» **Task**:
Copy exactly, please, the lines of the data from its start through the line containing "type=rotate; before=domino (purple);".

+ + + +

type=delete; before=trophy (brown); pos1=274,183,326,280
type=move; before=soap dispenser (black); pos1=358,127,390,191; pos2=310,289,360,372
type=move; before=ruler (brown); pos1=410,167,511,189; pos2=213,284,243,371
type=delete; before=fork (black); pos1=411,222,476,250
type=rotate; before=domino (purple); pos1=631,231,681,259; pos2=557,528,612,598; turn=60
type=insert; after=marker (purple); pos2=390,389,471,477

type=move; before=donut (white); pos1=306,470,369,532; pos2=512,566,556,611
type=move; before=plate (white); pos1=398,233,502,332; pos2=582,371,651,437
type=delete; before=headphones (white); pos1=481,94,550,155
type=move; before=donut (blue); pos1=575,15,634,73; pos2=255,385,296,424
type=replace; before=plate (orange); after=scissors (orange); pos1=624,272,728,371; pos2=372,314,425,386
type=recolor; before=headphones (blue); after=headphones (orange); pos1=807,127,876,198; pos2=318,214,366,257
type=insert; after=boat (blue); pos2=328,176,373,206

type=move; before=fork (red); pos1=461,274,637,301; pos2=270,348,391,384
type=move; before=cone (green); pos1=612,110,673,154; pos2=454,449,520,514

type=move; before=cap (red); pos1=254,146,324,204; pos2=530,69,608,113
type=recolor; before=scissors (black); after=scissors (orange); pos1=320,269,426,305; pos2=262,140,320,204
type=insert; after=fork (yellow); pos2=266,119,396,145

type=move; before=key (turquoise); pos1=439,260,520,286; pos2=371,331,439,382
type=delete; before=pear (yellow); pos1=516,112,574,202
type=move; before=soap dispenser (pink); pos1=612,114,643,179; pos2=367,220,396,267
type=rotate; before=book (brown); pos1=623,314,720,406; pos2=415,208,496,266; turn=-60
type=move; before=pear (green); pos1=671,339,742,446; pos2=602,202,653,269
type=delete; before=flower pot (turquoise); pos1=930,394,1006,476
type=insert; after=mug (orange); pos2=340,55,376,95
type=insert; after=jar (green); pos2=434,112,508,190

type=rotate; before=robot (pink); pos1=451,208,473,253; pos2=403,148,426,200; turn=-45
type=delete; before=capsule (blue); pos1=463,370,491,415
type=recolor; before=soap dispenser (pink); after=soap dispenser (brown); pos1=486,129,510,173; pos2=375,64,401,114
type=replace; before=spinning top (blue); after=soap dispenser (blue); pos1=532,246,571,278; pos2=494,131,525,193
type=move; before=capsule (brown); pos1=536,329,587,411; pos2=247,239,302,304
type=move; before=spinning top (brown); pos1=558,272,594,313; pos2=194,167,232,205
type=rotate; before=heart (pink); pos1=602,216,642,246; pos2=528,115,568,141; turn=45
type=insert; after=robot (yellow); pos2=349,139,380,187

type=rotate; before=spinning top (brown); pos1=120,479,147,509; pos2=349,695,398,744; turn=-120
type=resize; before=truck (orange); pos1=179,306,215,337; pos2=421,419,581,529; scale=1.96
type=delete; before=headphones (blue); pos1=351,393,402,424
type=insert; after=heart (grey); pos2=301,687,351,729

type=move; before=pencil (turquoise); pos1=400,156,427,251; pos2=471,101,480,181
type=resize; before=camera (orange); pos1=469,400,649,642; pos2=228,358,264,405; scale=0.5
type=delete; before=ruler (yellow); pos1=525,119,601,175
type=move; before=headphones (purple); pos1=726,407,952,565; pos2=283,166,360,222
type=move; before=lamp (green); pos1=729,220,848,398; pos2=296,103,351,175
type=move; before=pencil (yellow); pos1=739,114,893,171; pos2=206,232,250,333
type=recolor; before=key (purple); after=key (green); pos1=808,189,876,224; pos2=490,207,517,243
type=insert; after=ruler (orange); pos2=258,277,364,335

+ + + +

» **Reply to the exercise**:
type=delete; before=trophy (brown); pos1=274,183,326,280
type=move; before=soap dispenser (black); pos1=358,127,390,191; pos2=310,289,360,372
type=move; before=ruler (brown); pos1=410,167,511,189; pos2=213,284,243,371
type=delete; before=fork (black); pos1=411,222,476,250
type=rotate; before=domino (purple); pos1=631,231,681,259; pos2=557,528,612,598; turn=60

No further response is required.